Your task is to copy each line of the material that includes "brown".
(Beginning of Entries provided)
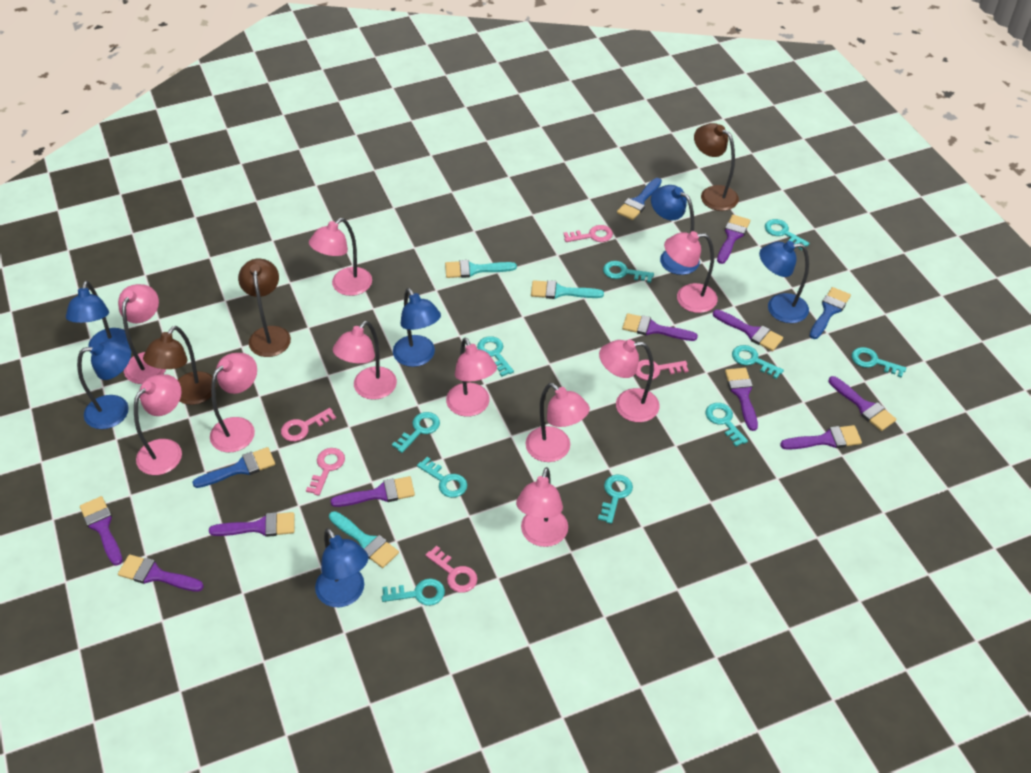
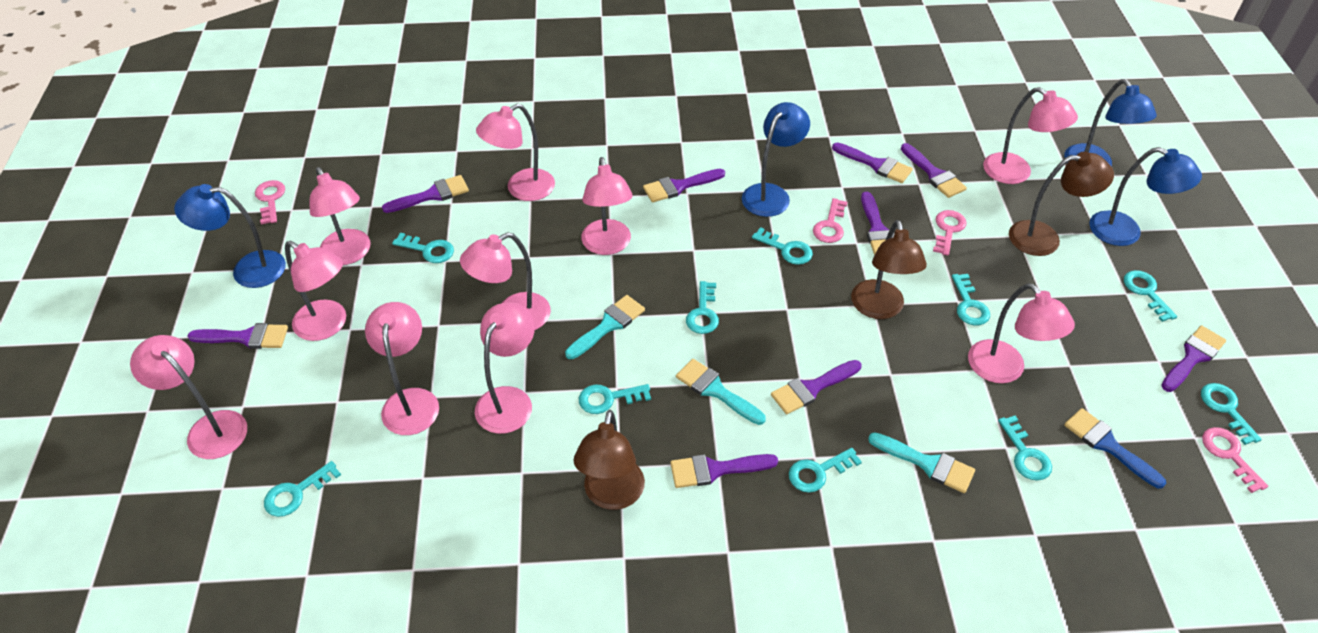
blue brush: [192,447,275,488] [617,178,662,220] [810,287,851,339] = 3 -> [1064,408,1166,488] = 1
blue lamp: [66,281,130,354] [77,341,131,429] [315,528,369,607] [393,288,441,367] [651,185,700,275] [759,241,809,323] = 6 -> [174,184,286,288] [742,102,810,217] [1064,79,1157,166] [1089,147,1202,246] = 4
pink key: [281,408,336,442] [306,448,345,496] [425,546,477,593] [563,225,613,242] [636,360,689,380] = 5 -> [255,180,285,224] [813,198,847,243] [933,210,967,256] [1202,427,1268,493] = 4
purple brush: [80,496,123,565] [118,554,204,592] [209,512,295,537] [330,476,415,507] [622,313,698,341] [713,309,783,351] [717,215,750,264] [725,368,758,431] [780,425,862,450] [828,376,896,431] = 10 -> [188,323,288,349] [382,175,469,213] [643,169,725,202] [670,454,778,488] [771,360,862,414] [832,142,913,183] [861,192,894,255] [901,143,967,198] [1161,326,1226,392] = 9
(End of Entries provided)
(Beginning of Entries provided)
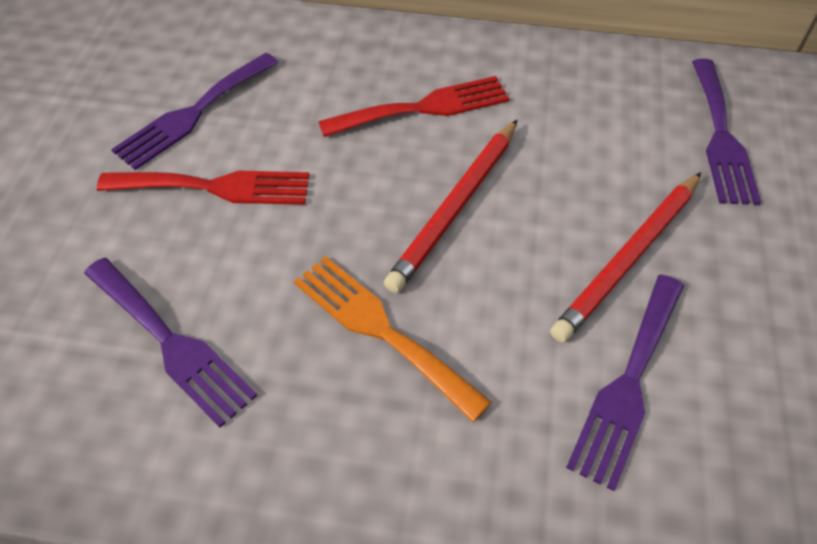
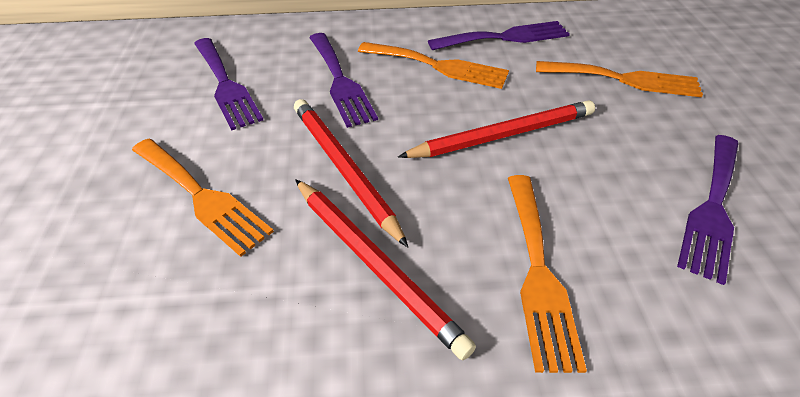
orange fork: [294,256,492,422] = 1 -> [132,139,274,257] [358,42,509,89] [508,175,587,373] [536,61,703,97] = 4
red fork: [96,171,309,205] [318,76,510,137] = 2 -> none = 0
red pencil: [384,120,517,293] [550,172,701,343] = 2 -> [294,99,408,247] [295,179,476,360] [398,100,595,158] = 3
(End of Entries provided)
(Beginning of Entries provided)
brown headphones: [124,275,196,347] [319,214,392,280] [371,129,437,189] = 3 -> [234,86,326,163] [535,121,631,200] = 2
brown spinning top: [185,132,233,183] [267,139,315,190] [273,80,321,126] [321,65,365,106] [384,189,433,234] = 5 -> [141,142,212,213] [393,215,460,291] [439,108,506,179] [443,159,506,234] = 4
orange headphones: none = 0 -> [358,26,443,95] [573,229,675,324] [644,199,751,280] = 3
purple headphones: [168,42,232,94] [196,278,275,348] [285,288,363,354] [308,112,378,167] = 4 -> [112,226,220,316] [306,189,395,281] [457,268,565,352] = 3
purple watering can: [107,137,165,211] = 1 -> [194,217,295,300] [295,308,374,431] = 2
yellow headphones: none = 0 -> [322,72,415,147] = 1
(End of Entries provided)
> _Solution_
brown headphones: [124,275,196,347] [319,214,392,280] [371,129,437,189] = 3 -> [234,86,326,163] [535,121,631,200] = 2
brown spinning top: [185,132,233,183] [267,139,315,190] [273,80,321,126] [321,65,365,106] [384,189,433,234] = 5 -> [141,142,212,213] [393,215,460,291] [439,108,506,179] [443,159,506,234] = 4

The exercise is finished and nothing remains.